Dataset entries:
:::

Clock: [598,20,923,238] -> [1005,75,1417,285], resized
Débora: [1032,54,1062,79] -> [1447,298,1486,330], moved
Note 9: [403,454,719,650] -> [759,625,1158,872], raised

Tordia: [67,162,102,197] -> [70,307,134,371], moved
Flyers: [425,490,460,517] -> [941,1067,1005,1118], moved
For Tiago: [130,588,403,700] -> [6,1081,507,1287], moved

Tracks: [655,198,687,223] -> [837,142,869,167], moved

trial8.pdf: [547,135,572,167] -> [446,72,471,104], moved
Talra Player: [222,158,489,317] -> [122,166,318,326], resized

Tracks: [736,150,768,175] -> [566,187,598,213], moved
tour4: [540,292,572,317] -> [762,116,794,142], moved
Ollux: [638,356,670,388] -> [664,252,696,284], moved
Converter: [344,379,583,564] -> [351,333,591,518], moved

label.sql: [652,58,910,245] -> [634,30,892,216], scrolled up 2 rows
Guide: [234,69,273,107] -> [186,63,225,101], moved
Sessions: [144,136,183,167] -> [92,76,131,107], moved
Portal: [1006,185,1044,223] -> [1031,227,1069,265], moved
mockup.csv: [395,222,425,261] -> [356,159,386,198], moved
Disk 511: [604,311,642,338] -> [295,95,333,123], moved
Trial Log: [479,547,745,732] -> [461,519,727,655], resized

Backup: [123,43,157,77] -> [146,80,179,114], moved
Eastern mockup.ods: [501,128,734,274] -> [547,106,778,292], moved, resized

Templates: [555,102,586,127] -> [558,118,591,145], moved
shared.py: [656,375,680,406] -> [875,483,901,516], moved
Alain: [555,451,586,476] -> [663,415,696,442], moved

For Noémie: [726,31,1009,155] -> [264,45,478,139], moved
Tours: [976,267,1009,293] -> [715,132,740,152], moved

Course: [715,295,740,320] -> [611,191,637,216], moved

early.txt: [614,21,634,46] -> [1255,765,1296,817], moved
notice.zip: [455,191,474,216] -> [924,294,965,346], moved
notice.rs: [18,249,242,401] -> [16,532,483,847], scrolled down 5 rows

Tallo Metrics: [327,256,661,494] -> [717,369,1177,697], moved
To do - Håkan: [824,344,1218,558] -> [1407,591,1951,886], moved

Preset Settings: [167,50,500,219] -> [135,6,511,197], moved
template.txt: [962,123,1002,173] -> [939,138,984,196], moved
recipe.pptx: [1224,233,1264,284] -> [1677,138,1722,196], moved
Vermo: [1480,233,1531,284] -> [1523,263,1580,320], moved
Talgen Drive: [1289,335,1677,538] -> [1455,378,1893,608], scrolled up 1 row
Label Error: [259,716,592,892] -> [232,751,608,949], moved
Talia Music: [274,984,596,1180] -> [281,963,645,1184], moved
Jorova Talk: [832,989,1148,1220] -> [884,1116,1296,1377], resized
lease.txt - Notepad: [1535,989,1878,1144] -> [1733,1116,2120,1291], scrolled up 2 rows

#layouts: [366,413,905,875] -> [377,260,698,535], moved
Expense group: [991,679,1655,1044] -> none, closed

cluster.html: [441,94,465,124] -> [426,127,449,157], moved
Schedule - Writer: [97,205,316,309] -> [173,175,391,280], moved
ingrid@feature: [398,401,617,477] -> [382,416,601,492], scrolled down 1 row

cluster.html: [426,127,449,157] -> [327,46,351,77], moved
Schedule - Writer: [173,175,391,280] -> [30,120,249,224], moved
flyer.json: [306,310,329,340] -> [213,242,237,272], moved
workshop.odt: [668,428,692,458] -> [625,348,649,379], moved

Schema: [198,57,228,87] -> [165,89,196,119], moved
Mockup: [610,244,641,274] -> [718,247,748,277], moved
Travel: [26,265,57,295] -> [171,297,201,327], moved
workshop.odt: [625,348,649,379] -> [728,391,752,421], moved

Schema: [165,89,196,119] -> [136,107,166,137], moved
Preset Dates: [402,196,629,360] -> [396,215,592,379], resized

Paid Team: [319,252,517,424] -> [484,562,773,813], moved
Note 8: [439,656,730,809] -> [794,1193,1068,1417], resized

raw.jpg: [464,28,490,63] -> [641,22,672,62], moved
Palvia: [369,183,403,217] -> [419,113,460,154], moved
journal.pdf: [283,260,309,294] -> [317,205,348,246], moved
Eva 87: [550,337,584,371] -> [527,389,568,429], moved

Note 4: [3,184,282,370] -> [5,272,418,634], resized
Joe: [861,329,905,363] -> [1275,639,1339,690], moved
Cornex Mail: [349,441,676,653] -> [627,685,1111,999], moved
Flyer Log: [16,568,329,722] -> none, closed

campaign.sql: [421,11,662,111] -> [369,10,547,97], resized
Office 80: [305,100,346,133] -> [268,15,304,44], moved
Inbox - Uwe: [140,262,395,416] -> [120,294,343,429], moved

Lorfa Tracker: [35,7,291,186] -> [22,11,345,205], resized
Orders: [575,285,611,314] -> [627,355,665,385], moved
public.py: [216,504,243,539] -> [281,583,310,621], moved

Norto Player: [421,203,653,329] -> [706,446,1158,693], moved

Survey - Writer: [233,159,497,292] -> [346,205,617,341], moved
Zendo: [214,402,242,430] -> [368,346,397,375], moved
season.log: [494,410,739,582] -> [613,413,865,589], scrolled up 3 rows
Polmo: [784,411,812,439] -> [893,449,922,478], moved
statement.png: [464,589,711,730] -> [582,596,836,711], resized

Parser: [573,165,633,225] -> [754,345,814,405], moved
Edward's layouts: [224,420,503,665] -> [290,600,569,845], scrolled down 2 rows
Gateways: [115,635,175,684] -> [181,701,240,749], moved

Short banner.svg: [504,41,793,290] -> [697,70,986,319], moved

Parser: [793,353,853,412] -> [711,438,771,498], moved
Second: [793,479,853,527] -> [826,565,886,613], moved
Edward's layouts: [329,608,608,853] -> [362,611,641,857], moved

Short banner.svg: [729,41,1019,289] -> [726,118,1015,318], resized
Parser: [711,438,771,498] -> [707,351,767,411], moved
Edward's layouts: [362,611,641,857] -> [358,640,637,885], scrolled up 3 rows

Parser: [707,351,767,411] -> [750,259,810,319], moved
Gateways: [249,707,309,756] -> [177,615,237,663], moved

:::

> **Work request**
Your answer should hold exactly the lines from the one containing "Cornex Mail: [349,441,676,653]" through the end of the entries above, and nothing else.

> **Result**
Cornex Mail: [349,441,676,653] -> [627,685,1111,999], moved
Flyer Log: [16,568,329,722] -> none, closed

campaign.sql: [421,11,662,111] -> [369,10,547,97], resized
Office 80: [305,100,346,133] -> [268,15,304,44], moved
Inbox - Uwe: [140,262,395,416] -> [120,294,343,429], moved

Lorfa Tracker: [35,7,291,186] -> [22,11,345,205], resized
Orders: [575,285,611,314] -> [627,355,665,385], moved
public.py: [216,504,243,539] -> [281,583,310,621], moved

Norto Player: [421,203,653,329] -> [706,446,1158,693], moved

Survey - Writer: [233,159,497,292] -> [346,205,617,341], moved
Zendo: [214,402,242,430] -> [368,346,397,375], moved
season.log: [494,410,739,582] -> [613,413,865,589], scrolled up 3 rows
Polmo: [784,411,812,439] -> [893,449,922,478], moved
statement.png: [464,589,711,730] -> [582,596,836,711], resized

Parser: [573,165,633,225] -> [754,345,814,405], moved
Edward's layouts: [224,420,503,665] -> [290,600,569,845], scrolled down 2 rows
Gateways: [115,635,175,684] -> [181,701,240,749], moved

Short banner.svg: [504,41,793,290] -> [697,70,986,319], moved

Parser: [793,353,853,412] -> [711,438,771,498], moved
Second: [793,479,853,527] -> [826,565,886,613], moved
Edward's layouts: [329,608,608,853] -> [362,611,641,857], moved

Short banner.svg: [729,41,1019,289] -> [726,118,1015,318], resized
Parser: [711,438,771,498] -> [707,351,767,411], moved
Edward's layouts: [362,611,641,857] -> [358,640,637,885], scrolled up 3 rows

Parser: [707,351,767,411] -> [750,259,810,319], moved
Gateways: [249,707,309,756] -> [177,615,237,663], moved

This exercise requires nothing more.